In the output, include exactly the lines from the beginning of the records up to and including the one that contains "(503, 678) = (622, 552): blue", and leave out the pictures.

..............................

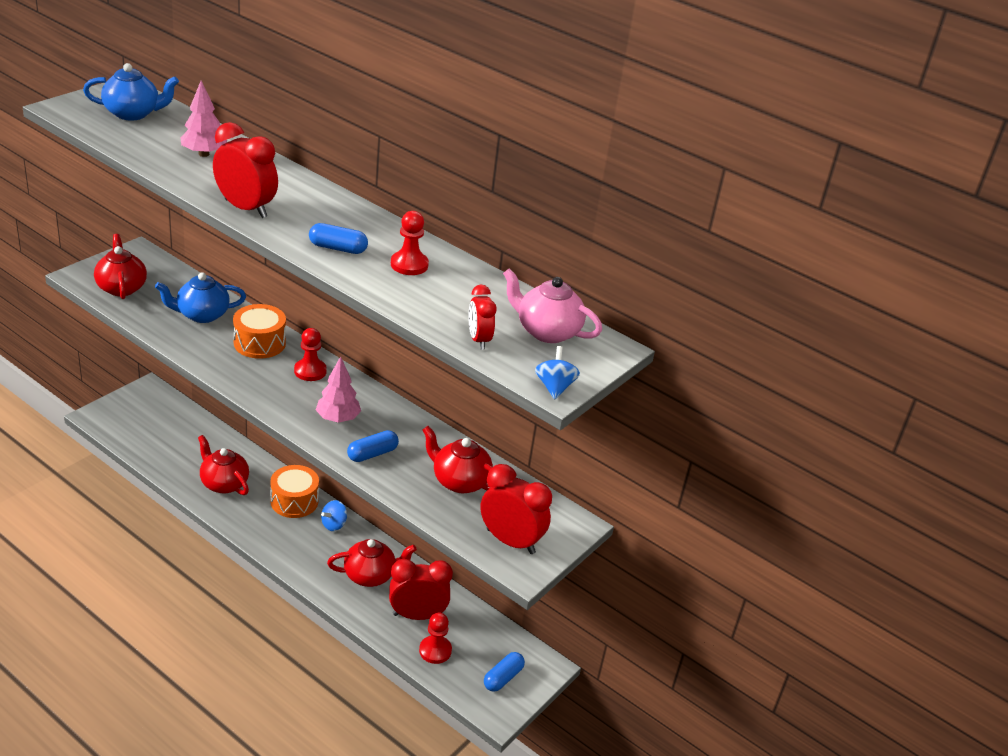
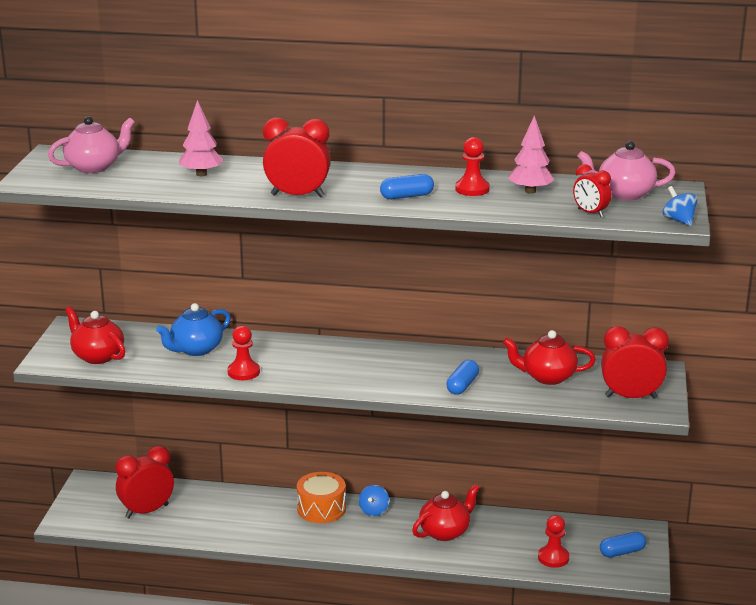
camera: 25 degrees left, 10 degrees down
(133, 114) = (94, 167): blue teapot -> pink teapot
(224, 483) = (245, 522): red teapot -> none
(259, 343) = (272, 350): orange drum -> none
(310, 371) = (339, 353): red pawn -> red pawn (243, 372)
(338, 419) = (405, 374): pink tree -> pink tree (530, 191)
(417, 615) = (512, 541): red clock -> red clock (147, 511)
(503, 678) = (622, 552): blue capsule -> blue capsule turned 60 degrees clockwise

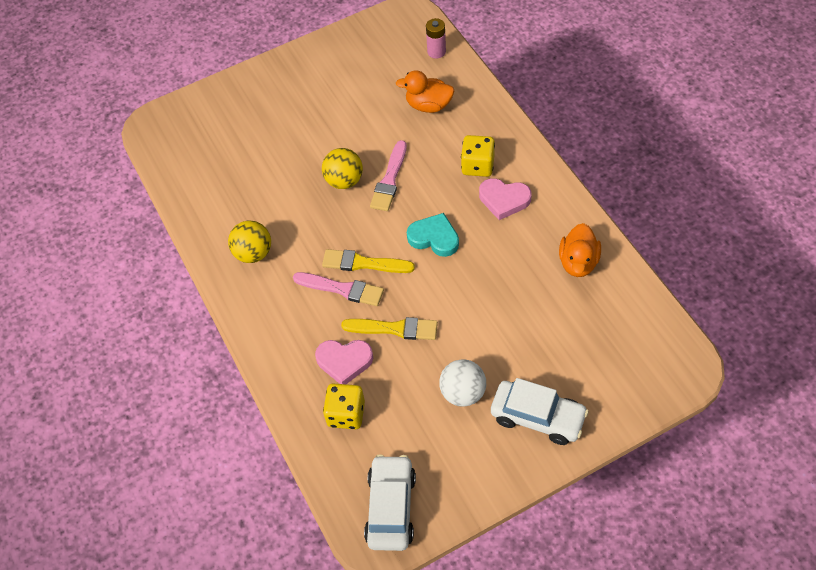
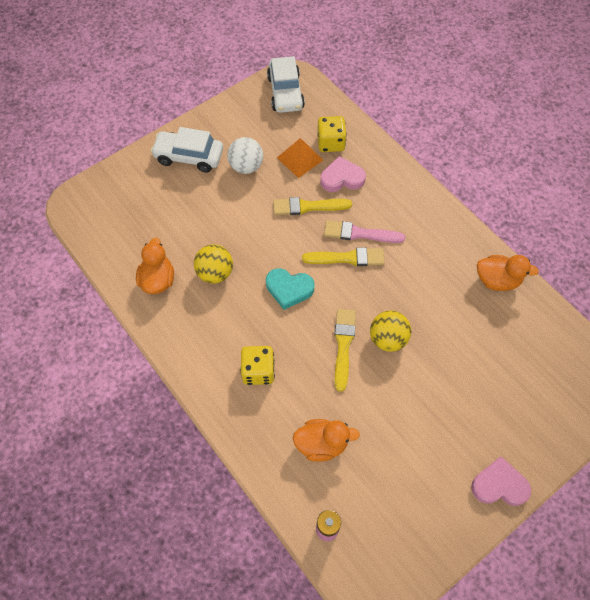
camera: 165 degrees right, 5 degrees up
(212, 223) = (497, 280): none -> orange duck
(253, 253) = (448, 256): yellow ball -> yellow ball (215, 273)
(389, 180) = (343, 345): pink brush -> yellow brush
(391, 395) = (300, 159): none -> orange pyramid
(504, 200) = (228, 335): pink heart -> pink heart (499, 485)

..............................

## Exercise output
camera: 25 degrees left, 10 degrees down
(133, 114) = (94, 167): blue teapot -> pink teapot
(224, 483) = (245, 522): red teapot -> none
(259, 343) = (272, 350): orange drum -> none
(310, 371) = (339, 353): red pawn -> red pawn (243, 372)
(338, 419) = (405, 374): pink tree -> pink tree (530, 191)
(417, 615) = (512, 541): red clock -> red clock (147, 511)
(503, 678) = (622, 552): blue capsule -> blue capsule turned 60 degrees clockwise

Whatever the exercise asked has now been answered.